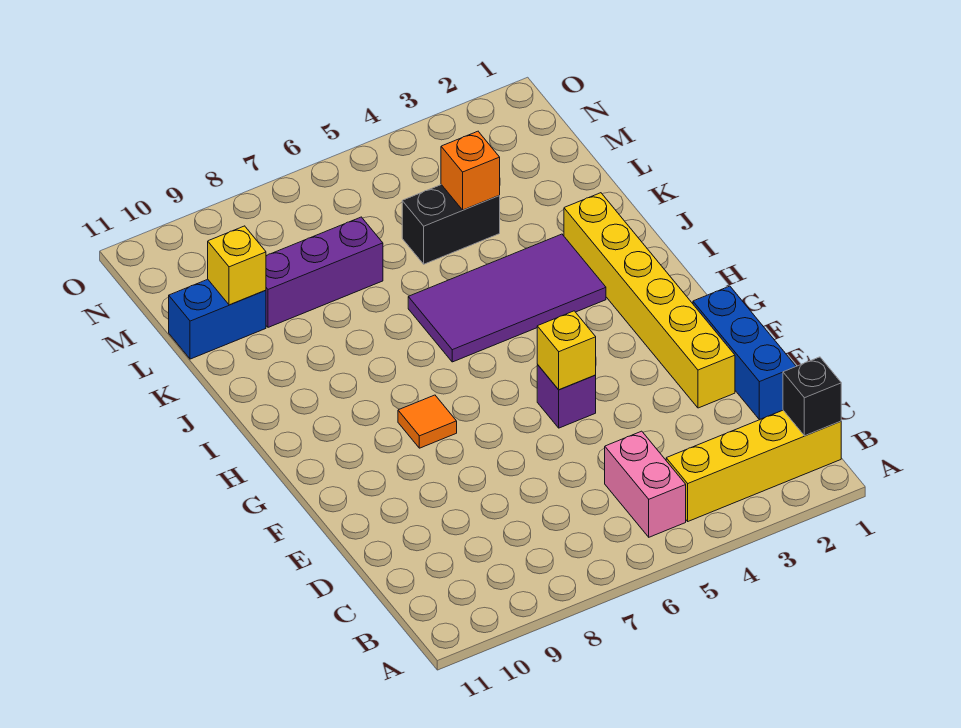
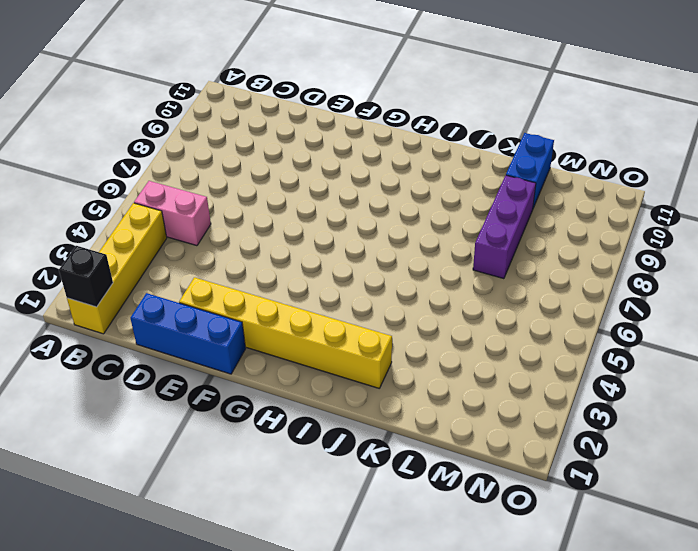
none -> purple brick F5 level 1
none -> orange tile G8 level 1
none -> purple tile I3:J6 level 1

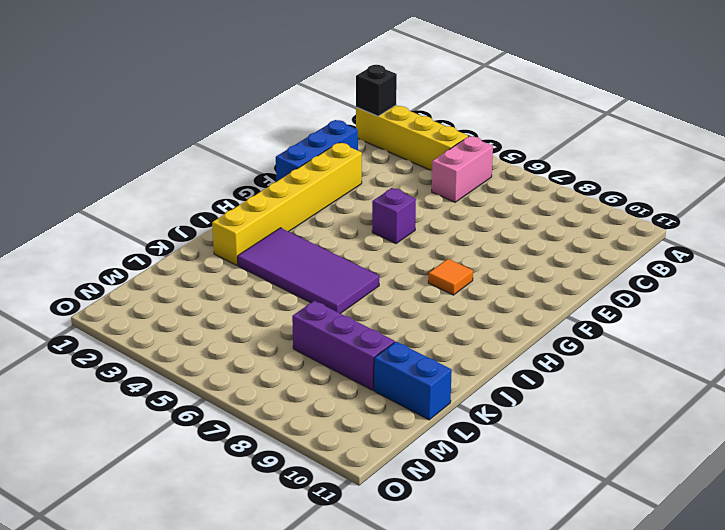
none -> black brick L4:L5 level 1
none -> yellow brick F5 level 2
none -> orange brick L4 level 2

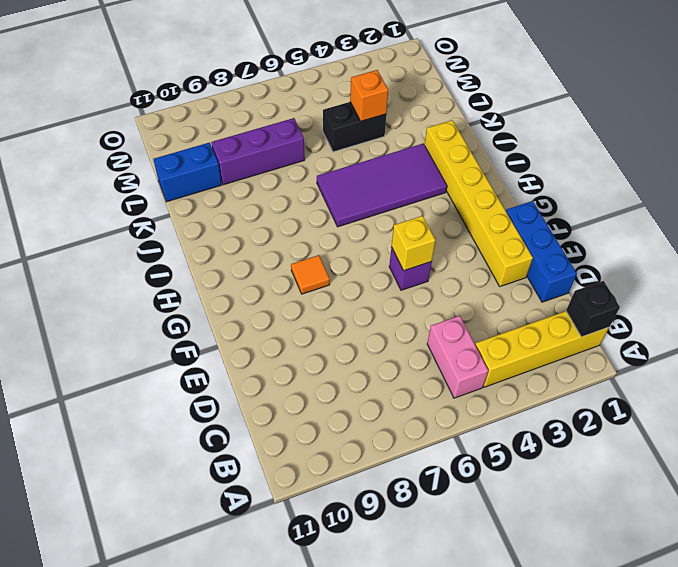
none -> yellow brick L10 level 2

■ ■ ■ ■ ■

• PROBLEM DETAILS: Leave out the pictures and repeat everything else in the records exactly.

• REPLY TO THE EXERCISE:
none -> purple brick F5 level 1
none -> orange tile G8 level 1
none -> purple tile I3:J6 level 1

none -> black brick L4:L5 level 1
none -> yellow brick F5 level 2
none -> orange brick L4 level 2

none -> yellow brick L10 level 2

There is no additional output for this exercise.